A series of records

-=-=-

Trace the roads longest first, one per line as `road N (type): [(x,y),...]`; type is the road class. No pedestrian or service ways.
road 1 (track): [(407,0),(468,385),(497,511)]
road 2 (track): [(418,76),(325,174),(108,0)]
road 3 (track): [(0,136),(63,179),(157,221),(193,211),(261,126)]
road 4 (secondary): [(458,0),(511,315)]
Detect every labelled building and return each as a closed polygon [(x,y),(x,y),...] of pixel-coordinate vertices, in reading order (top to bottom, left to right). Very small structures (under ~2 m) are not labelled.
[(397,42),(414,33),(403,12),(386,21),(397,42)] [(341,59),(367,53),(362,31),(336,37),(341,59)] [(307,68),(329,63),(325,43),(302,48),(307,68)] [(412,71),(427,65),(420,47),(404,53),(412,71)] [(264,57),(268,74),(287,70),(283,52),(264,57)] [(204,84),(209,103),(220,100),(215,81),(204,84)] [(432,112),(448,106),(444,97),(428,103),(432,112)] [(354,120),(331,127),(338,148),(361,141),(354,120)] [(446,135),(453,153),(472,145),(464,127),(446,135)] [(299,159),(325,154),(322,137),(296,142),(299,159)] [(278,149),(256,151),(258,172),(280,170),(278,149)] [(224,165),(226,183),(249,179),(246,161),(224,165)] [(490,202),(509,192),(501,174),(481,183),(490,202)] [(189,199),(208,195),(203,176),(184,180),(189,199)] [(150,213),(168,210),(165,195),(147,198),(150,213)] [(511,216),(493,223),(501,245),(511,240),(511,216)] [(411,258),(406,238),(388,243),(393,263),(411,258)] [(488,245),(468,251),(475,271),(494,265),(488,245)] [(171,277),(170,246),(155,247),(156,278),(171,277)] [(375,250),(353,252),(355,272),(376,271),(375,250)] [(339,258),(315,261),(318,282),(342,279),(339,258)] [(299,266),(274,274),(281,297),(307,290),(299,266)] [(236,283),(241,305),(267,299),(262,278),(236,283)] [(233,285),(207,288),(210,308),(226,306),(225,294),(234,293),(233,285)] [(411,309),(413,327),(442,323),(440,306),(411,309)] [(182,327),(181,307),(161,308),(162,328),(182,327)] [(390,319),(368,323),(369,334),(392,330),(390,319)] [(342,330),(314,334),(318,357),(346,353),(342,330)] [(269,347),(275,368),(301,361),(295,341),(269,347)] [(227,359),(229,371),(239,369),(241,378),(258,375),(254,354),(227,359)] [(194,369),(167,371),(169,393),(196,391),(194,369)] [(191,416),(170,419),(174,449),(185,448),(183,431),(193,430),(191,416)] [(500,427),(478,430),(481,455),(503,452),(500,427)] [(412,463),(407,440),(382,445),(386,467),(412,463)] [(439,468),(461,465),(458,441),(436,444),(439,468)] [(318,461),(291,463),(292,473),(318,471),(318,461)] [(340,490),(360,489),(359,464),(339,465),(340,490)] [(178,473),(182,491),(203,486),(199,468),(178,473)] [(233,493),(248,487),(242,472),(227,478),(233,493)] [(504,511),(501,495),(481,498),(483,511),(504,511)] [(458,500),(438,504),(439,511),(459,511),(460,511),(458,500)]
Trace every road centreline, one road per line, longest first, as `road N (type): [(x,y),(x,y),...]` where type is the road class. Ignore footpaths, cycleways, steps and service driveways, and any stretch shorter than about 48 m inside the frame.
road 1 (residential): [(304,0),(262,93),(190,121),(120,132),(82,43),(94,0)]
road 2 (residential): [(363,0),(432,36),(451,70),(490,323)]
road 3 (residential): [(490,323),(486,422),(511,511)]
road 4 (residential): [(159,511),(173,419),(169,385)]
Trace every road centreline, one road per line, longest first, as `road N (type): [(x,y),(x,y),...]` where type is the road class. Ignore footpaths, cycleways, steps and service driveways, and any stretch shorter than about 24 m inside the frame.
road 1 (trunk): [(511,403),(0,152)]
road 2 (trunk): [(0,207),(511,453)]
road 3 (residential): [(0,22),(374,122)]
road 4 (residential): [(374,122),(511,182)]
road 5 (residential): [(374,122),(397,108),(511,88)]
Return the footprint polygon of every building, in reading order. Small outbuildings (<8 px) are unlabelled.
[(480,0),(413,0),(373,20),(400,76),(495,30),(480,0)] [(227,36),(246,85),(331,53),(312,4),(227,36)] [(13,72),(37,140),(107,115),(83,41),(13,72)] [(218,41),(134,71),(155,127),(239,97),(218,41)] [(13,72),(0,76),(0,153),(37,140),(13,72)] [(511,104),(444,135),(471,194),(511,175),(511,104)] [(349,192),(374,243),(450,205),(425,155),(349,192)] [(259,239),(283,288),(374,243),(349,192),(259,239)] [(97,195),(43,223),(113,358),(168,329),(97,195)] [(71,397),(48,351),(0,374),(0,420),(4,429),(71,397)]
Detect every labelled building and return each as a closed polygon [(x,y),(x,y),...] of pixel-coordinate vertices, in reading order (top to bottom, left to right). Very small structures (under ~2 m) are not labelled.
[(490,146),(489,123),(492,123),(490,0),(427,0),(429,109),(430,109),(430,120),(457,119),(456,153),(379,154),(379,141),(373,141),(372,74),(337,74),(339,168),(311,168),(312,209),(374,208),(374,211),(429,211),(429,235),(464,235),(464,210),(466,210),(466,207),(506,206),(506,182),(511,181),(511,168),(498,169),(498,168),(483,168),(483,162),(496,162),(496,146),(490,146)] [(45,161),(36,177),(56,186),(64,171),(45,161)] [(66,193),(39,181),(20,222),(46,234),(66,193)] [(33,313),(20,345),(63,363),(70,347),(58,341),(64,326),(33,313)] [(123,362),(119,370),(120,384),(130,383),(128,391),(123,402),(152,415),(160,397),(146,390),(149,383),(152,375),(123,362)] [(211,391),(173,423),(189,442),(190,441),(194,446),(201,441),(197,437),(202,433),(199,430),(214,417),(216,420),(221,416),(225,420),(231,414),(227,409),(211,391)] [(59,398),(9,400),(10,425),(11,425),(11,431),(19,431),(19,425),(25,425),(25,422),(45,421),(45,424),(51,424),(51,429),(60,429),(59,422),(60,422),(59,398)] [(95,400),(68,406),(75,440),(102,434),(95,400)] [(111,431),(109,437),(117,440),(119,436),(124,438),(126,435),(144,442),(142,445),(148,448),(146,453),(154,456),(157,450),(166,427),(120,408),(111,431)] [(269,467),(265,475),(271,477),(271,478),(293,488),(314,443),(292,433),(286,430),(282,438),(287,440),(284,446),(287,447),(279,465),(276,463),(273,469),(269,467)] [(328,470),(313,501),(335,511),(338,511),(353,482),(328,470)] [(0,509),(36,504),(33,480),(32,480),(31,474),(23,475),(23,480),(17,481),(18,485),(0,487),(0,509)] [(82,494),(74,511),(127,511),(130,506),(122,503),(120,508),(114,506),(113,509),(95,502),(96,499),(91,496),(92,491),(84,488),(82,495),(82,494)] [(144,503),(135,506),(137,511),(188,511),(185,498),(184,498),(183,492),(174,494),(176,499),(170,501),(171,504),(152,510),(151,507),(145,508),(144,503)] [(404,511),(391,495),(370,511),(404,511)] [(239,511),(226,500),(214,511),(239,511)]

-=-=-

» WHAT NEEDS TO BE DONE: Convert the listing between the lines holding "24 m inside the frame." and "road 3 (residential): [(0,22),(374,122)]", inclusive, into a two-column CSV headed text and result. Put what is asked under text and its answer under result, each as one quoted field with line breaks replaced by spaces.

» RESULT BELOW:
text,result
"Trace every road centreline, one road per line, longest first, as `road N (type): [(x,y),(x,y),...]` where type is the road class. Ignore footpaths, cycleways, steps and service driveways, and any stretch shorter than about 24 m inside the frame.","road 1 (trunk): [(511,403),(0,152)] road 2 (trunk): [(0,207),(511,453)] road 3 (residential): [(0,22),(374,122)]"